PROBLEM REQUIREMENTS
Go through the listing below and repeat it exactly, dropping the pictures.

START RECORDS FOR THE EXERCISE

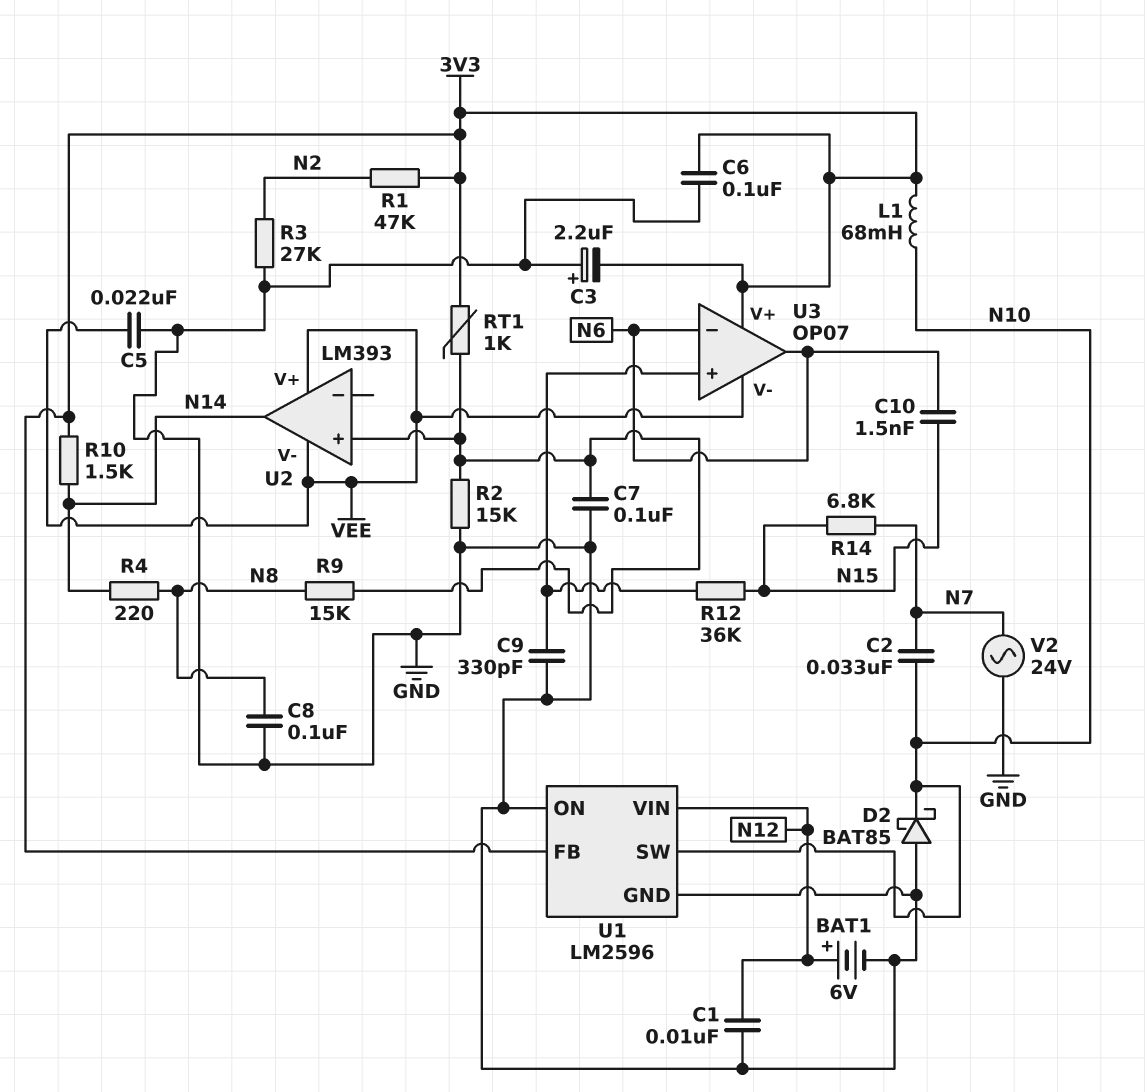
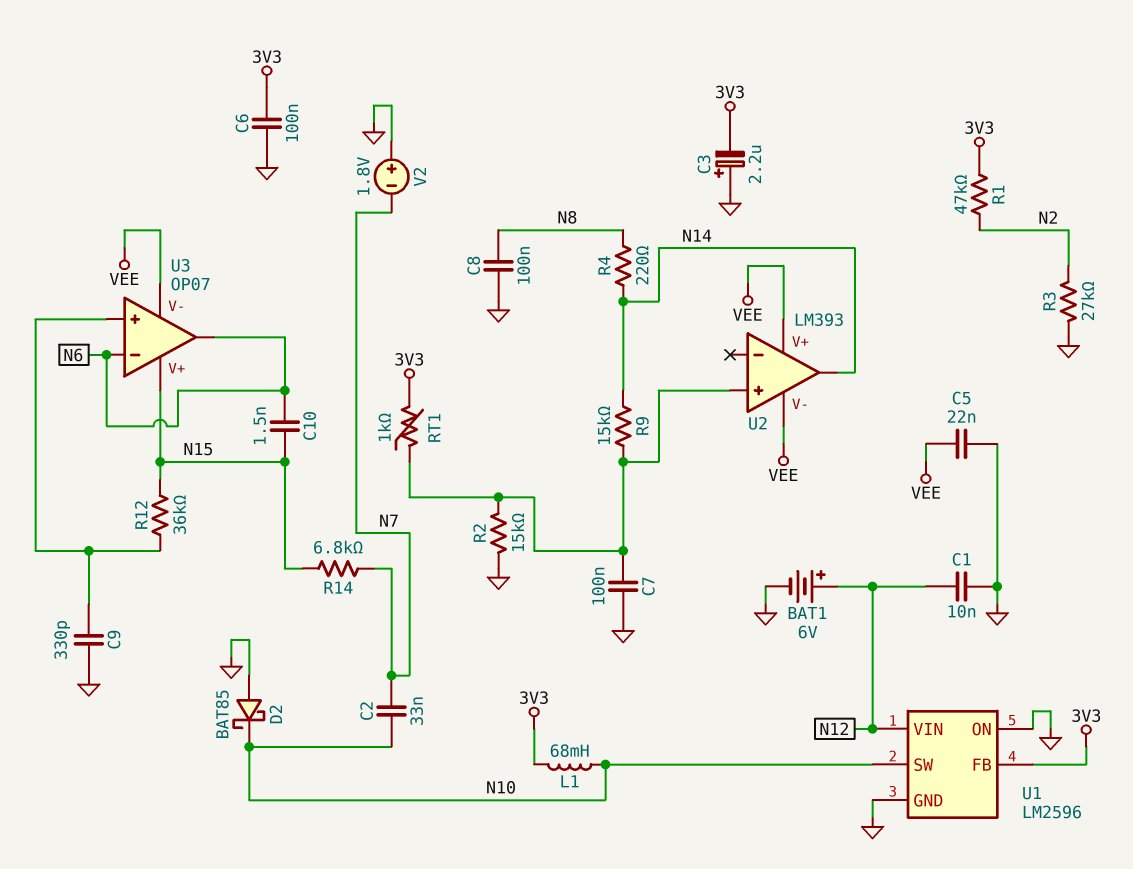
R9: 15k (N8, U2/in+) -> 15k (N14, U2/in+)
R10: 1.5k (3V3, N14) -> none
U3 pin V+: 3V3 -> N15
V2: AC 24V (GND, N7) -> 1.8V (plus GND, minus N7)

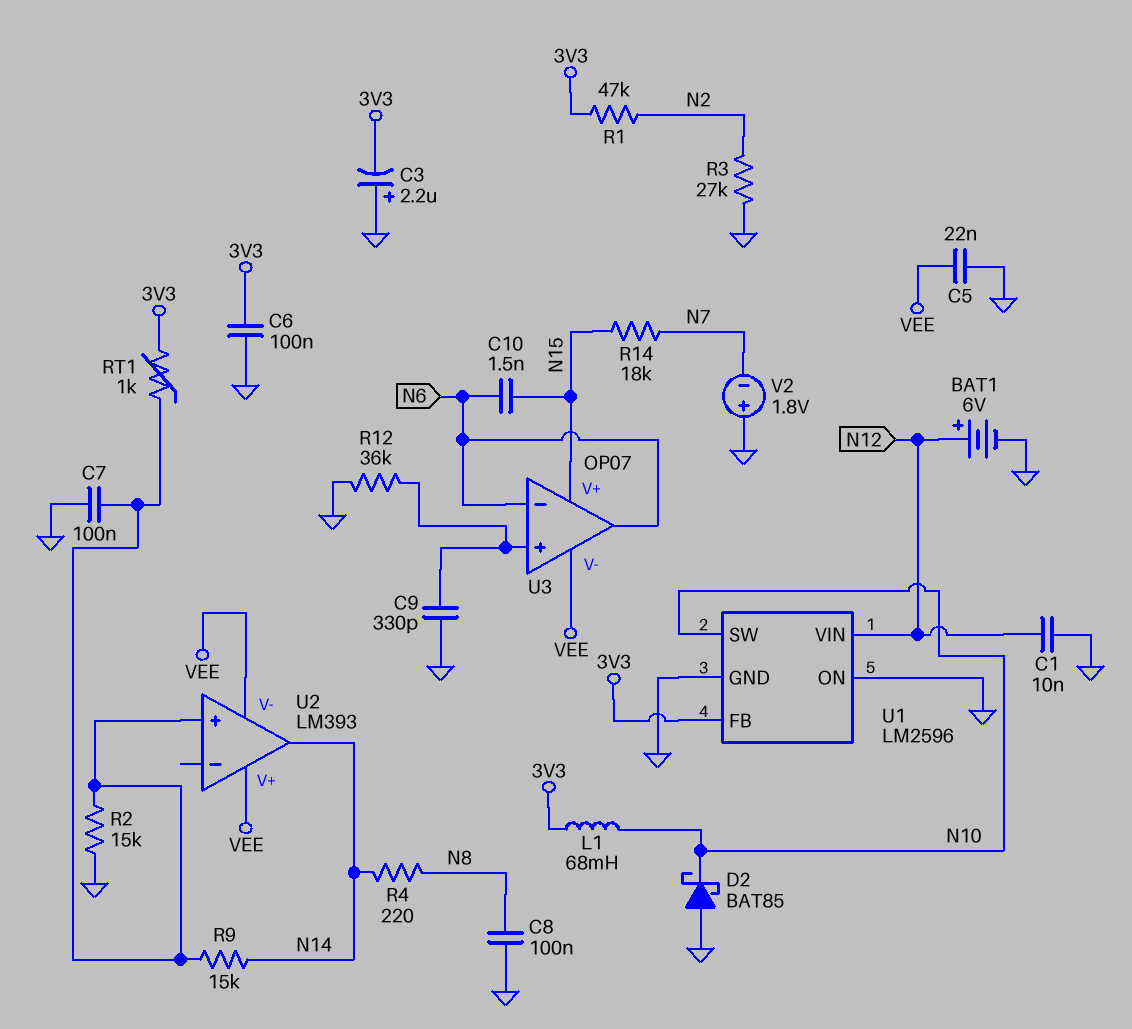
C2: 33nF (N7, N10) -> none
R12: 36k (N15, U3/in+) -> 36k (GND, U3/in+)
R14: 6.8k (N7, N15) -> 18k (N7, N15)

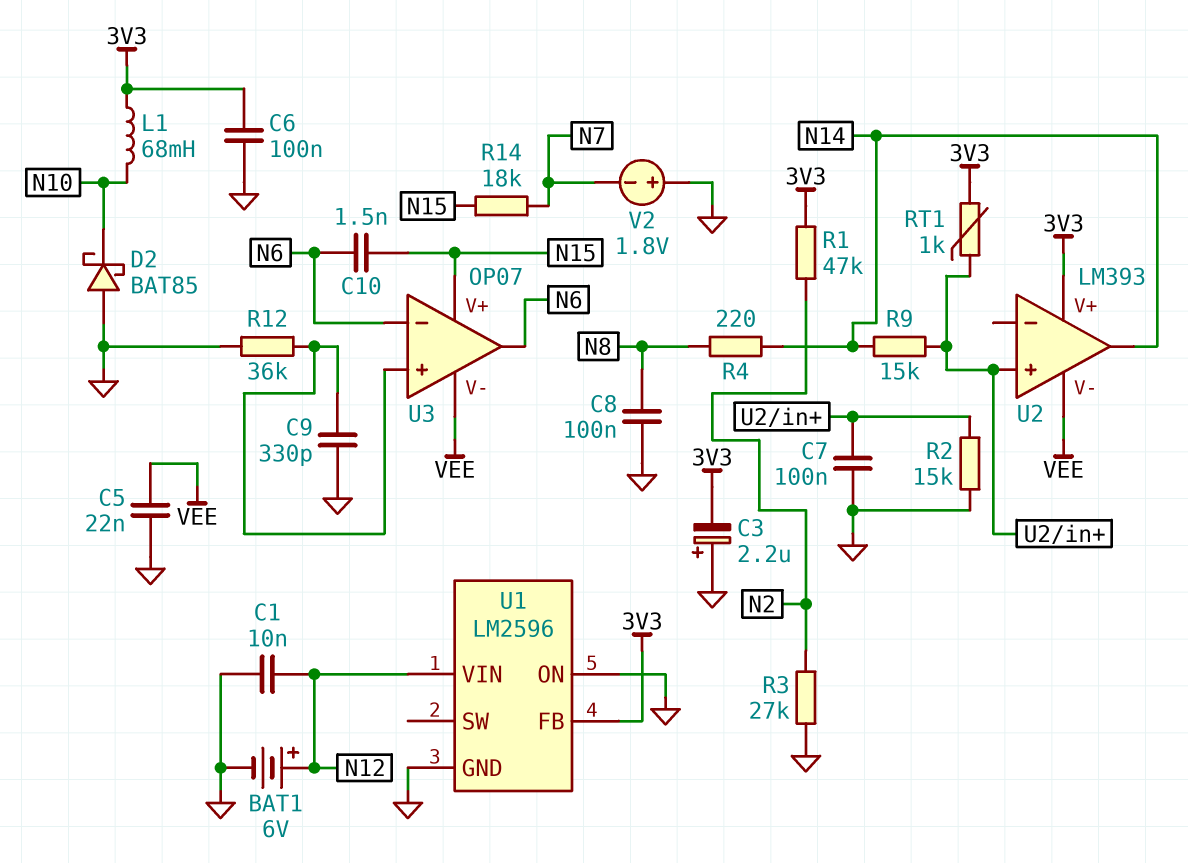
U1 pin SW: N10 -> none
U2 pin V+: VEE -> 3V3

END RECORDS FOR THE EXERCISE

RESPONSE FOR THIS EXERCISE
R9: 15k (N8, U2/in+) -> 15k (N14, U2/in+)
R10: 1.5k (3V3, N14) -> none
U3 pin V+: 3V3 -> N15
V2: AC 24V (GND, N7) -> 1.8V (plus GND, minus N7)

C2: 33nF (N7, N10) -> none
R12: 36k (N15, U3/in+) -> 36k (GND, U3/in+)
R14: 6.8k (N7, N15) -> 18k (N7, N15)

U1 pin SW: N10 -> none
U2 pin V+: VEE -> 3V3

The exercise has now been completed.